• [Work request] Among the records below, find the line that has "added: green traffic cone (564,301,61,60)"; from there, give the lines again exactly, and stop after the line that has "recoloured: turquoise bowling".

• [Data for this exercise]

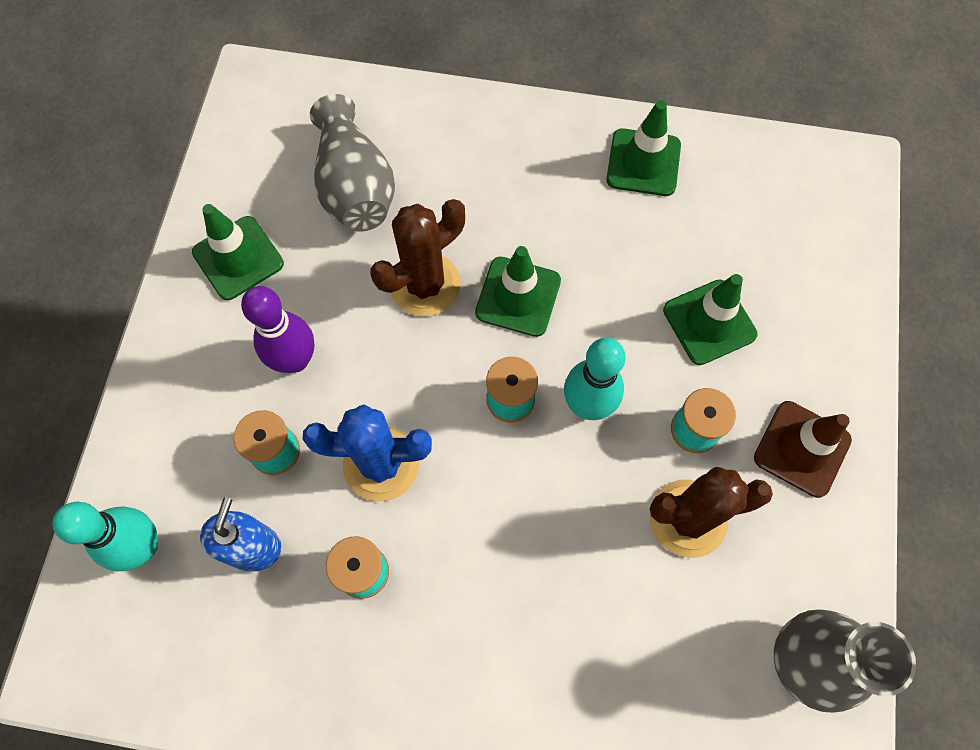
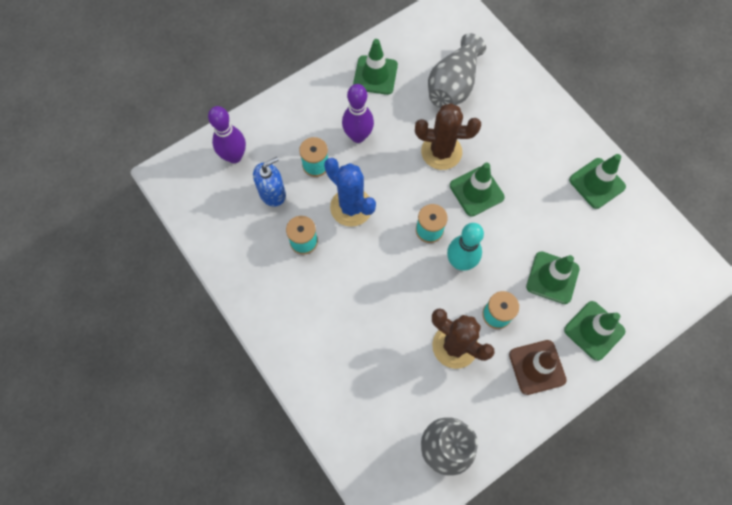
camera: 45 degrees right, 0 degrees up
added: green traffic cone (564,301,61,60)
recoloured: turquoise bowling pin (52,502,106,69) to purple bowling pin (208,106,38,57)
--
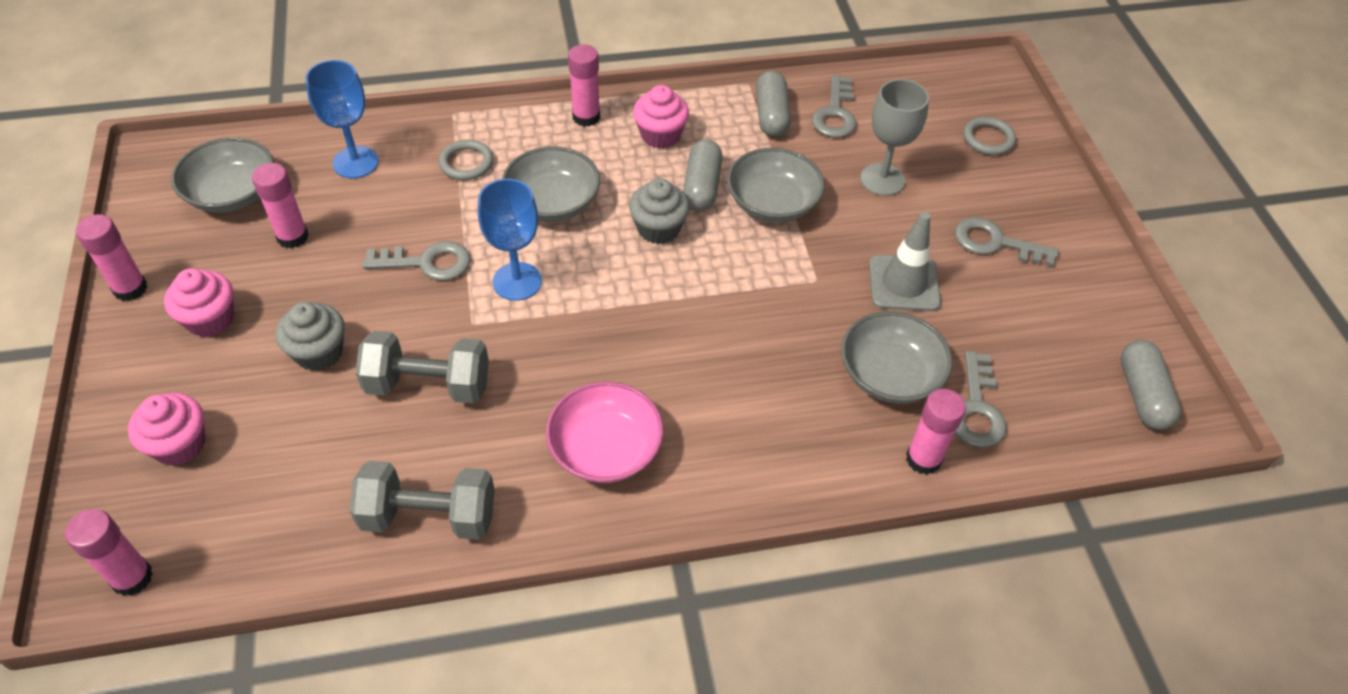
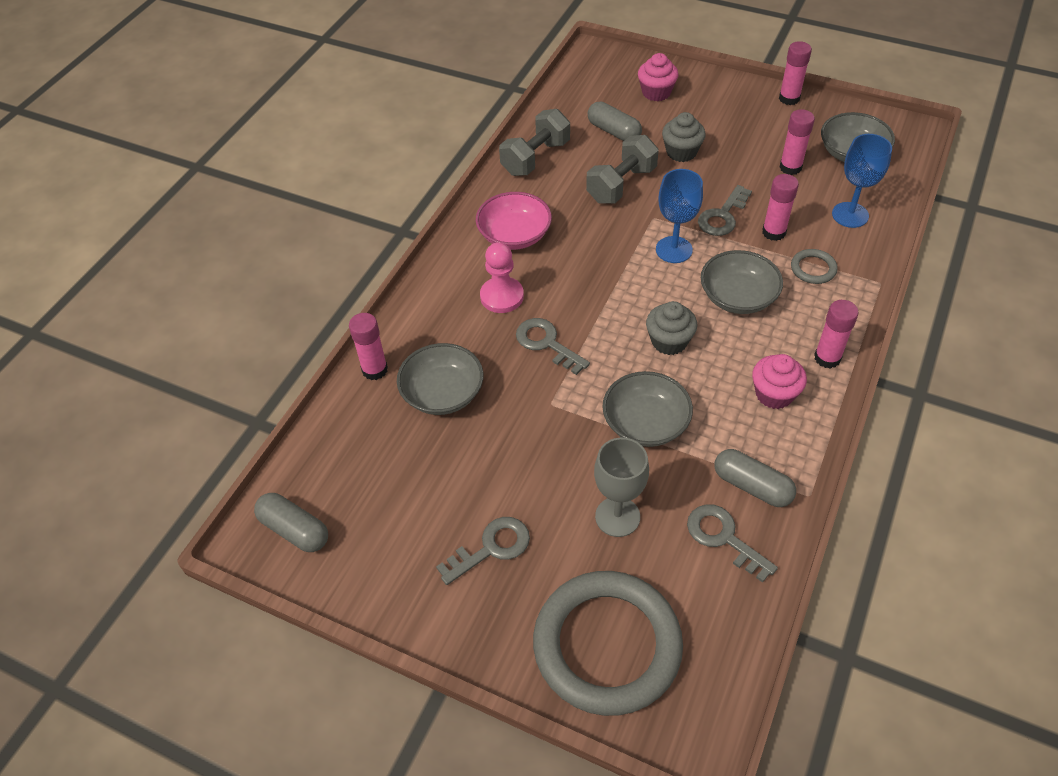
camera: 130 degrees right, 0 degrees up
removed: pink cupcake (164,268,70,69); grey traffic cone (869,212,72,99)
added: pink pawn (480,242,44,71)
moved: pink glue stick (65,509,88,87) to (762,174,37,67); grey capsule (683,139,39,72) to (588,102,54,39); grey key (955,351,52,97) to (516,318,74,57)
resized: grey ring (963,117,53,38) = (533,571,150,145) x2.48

• [Output for this exercise]
added: green traffic cone (564,301,61,60)
recoloured: turquoise bowling pin (52,502,106,69) to purple bowling pin (208,106,38,57)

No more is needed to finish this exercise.